*** Opening INFORMATION GIVEN ***

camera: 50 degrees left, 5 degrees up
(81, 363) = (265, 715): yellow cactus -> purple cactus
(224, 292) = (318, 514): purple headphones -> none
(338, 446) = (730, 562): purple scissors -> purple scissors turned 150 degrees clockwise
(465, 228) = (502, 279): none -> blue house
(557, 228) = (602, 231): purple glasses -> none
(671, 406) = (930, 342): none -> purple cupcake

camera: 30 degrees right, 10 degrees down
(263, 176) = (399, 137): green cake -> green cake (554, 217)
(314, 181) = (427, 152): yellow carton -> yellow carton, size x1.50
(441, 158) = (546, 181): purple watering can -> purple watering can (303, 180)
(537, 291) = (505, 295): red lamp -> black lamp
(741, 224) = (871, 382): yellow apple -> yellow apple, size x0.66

*** Closing INFORMATION GIVEN ***
*** Opening INFORMATION GIVEN ***

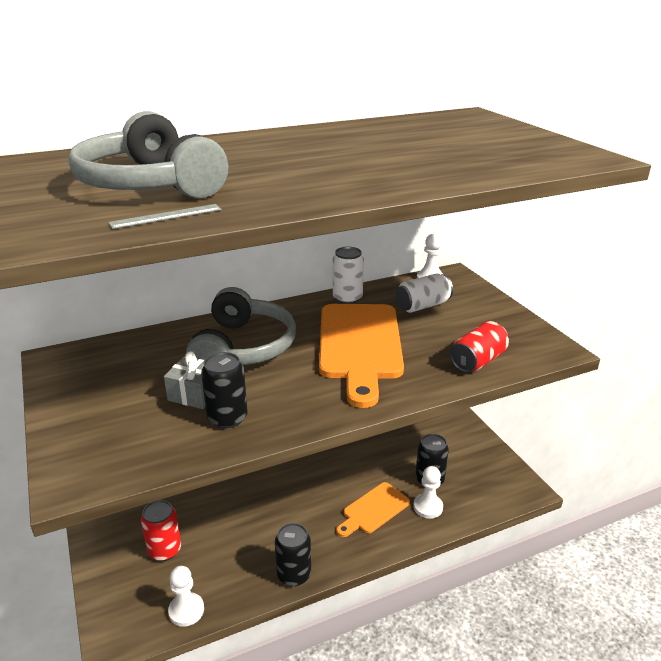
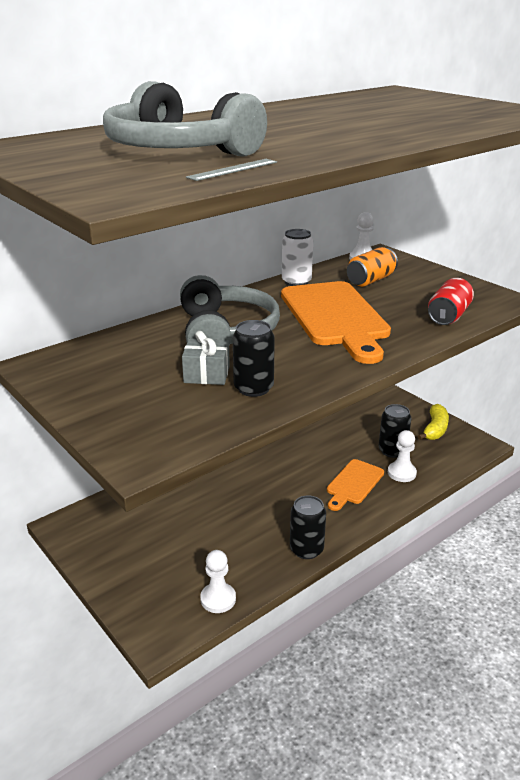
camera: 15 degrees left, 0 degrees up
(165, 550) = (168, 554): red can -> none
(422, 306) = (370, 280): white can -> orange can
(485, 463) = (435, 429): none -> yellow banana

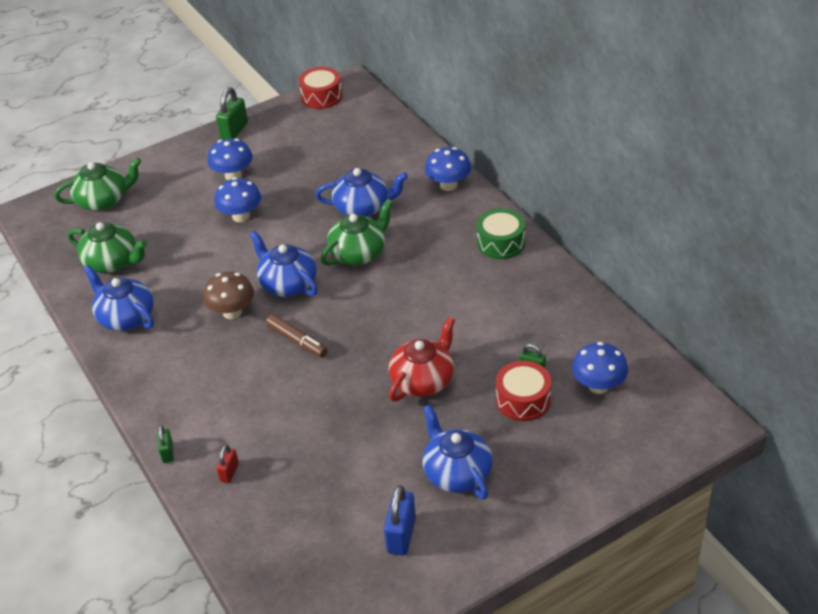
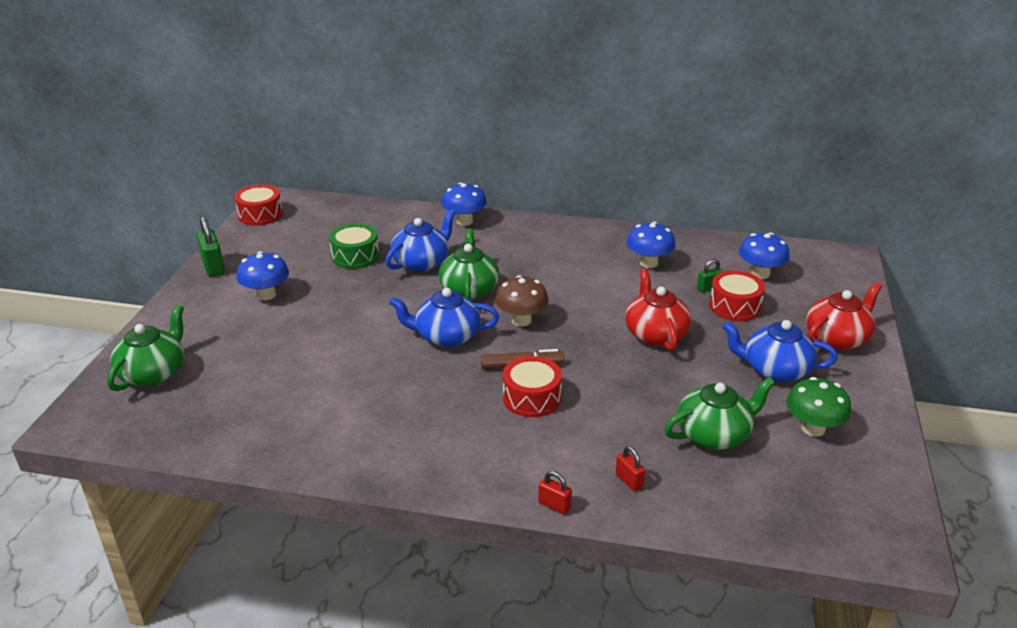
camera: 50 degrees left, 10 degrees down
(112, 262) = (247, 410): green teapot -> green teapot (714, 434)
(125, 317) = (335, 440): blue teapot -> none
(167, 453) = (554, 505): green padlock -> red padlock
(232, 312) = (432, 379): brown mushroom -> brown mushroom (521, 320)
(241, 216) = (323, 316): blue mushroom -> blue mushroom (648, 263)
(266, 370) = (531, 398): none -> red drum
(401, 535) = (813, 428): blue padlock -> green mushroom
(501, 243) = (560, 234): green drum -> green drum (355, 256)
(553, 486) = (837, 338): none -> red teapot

*** Closing INFORMATION GIVEN ***
*** Opening INFORMATION GIVEN ***

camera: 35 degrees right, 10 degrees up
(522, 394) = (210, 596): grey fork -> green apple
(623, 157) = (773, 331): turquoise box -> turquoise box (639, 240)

*** Closing INFORMATION GIVEN ***

TASK OBJECTIVE: Above this task is a listing. Restate, word for word and with nothing added, the lines from the one with "camera: 50 degrees left, 5 degrees up" through the one with "(671, 406) = (930, 342): none".

YOUR SOLUTION:
camera: 50 degrees left, 5 degrees up
(81, 363) = (265, 715): yellow cactus -> purple cactus
(224, 292) = (318, 514): purple headphones -> none
(338, 446) = (730, 562): purple scissors -> purple scissors turned 150 degrees clockwise
(465, 228) = (502, 279): none -> blue house
(557, 228) = (602, 231): purple glasses -> none
(671, 406) = (930, 342): none -> purple cupcake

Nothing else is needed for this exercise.